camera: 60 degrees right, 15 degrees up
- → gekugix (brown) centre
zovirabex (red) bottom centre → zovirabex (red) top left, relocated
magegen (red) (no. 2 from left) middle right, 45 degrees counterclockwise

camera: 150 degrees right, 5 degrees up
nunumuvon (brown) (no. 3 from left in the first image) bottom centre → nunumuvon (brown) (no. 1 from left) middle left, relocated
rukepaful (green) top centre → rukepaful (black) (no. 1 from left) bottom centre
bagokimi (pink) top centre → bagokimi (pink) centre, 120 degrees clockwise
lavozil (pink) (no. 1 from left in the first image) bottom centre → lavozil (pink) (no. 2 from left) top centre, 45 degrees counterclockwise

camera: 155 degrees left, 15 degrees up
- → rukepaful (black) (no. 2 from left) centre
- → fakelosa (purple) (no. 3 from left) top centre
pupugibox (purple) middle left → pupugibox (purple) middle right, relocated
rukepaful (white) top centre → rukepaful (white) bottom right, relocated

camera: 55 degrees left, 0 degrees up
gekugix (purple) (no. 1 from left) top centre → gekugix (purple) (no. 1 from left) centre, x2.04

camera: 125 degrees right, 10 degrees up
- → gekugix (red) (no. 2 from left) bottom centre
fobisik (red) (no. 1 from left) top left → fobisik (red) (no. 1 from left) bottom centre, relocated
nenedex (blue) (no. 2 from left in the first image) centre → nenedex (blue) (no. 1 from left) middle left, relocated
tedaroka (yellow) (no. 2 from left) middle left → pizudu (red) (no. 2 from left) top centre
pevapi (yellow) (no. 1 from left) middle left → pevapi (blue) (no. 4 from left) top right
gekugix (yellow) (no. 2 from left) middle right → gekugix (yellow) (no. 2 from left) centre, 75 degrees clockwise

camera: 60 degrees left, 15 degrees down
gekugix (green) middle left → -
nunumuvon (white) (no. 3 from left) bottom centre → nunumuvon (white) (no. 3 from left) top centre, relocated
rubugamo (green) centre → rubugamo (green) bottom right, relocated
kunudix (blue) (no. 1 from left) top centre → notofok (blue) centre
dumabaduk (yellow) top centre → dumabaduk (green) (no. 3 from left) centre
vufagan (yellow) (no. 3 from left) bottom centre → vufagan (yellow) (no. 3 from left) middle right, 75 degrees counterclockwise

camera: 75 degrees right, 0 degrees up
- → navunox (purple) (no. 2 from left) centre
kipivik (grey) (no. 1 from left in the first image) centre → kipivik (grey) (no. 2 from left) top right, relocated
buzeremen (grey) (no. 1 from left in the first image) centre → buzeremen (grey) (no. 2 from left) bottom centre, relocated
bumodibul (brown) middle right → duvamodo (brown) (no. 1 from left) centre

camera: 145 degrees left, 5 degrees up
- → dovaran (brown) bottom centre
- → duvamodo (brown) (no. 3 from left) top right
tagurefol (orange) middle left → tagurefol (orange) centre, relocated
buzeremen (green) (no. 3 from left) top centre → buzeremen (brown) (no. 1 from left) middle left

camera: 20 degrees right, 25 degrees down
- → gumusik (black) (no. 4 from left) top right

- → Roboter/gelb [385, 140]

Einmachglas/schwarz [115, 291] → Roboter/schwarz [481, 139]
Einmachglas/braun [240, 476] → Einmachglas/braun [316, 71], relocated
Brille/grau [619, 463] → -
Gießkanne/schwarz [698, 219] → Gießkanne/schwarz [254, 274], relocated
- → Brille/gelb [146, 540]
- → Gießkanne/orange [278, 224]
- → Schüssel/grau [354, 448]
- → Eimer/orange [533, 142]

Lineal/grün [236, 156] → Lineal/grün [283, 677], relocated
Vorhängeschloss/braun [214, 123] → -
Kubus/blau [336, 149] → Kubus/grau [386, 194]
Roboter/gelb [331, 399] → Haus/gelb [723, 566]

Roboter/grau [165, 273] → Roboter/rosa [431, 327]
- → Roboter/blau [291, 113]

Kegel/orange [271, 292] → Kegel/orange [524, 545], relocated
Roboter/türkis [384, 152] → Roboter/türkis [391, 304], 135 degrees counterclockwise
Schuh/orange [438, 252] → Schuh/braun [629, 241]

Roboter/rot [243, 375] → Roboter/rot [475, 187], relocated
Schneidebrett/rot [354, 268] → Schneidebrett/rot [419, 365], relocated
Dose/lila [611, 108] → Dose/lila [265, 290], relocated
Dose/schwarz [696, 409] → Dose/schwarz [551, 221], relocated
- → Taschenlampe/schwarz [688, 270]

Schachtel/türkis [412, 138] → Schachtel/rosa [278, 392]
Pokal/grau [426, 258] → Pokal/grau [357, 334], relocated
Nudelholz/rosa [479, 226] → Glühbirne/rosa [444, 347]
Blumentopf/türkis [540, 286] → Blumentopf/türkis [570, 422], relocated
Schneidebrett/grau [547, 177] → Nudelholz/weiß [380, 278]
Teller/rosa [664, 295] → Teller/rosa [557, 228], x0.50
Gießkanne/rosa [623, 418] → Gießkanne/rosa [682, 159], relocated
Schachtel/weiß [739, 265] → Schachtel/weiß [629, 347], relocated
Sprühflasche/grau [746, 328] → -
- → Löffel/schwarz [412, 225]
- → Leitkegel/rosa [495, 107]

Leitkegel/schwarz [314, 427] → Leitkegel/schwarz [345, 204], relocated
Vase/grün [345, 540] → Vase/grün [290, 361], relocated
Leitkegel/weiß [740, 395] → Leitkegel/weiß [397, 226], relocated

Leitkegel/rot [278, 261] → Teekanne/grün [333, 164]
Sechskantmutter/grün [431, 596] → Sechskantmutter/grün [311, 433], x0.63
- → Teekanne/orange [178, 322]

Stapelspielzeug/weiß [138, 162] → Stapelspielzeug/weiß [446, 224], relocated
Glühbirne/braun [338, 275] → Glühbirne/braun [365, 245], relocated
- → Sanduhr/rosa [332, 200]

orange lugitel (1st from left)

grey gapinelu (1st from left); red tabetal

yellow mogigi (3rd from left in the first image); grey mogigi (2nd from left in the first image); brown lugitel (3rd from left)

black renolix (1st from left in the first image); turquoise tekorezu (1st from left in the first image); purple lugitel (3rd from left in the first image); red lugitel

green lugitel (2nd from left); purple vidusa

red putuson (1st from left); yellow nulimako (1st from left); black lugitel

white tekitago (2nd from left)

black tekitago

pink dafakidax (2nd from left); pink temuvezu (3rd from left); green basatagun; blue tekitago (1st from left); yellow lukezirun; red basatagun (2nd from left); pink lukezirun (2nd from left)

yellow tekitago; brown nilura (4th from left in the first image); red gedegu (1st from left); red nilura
____
▶ **TASK TO COMPLETE**
State, as a bare number, how many lines of the records above include "grey".

▶ **WRITTEN RESPONSE**
4